(Beginning of PROVIDED MATERIAL)

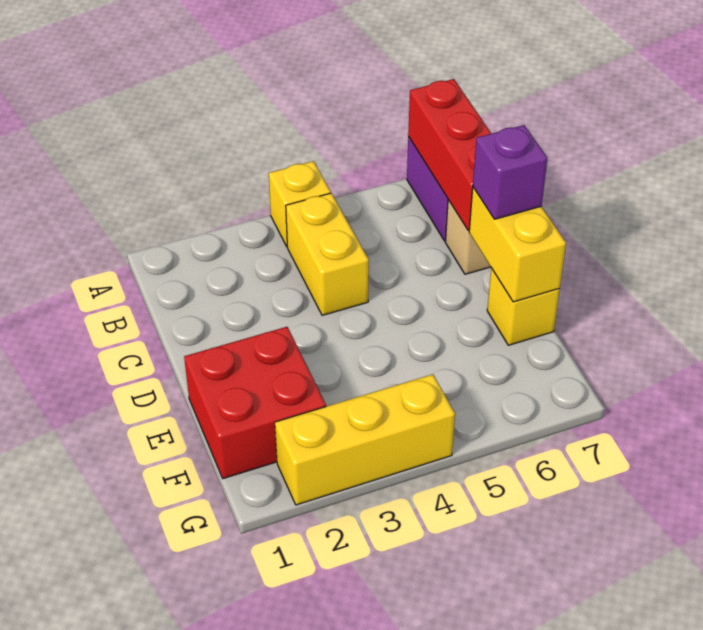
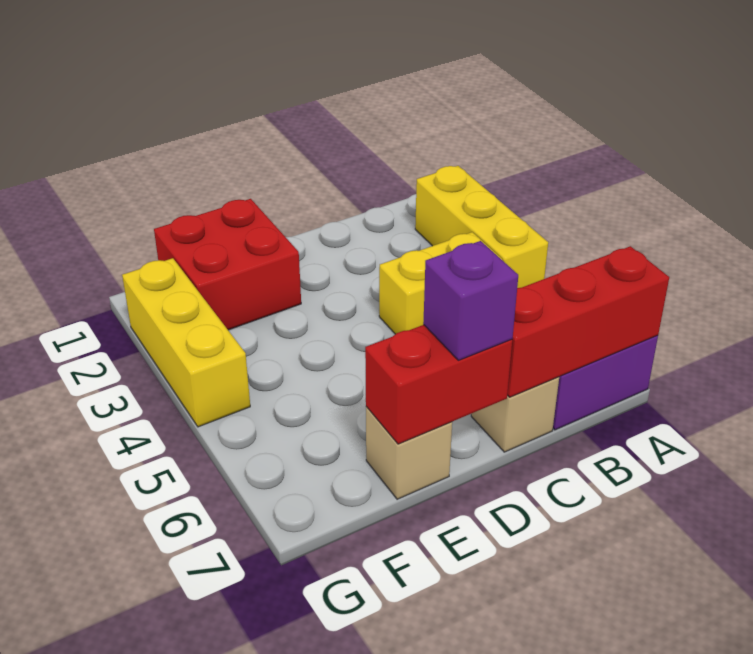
yellow brick A4 level 1 -> yellow brick A2:A4 level 1
yellow brick D7:E7 level 2 -> red brick D7:E7 level 2
yellow brick E7 level 1 -> tan brick E7 level 1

(End of PROVIDED MATERIAL)

-- REQUIREMENT --
Please give the material above again in full, with no pictures in your version.

-- RESPONSE TO THE EXERCISE --
yellow brick A4 level 1 -> yellow brick A2:A4 level 1
yellow brick D7:E7 level 2 -> red brick D7:E7 level 2
yellow brick E7 level 1 -> tan brick E7 level 1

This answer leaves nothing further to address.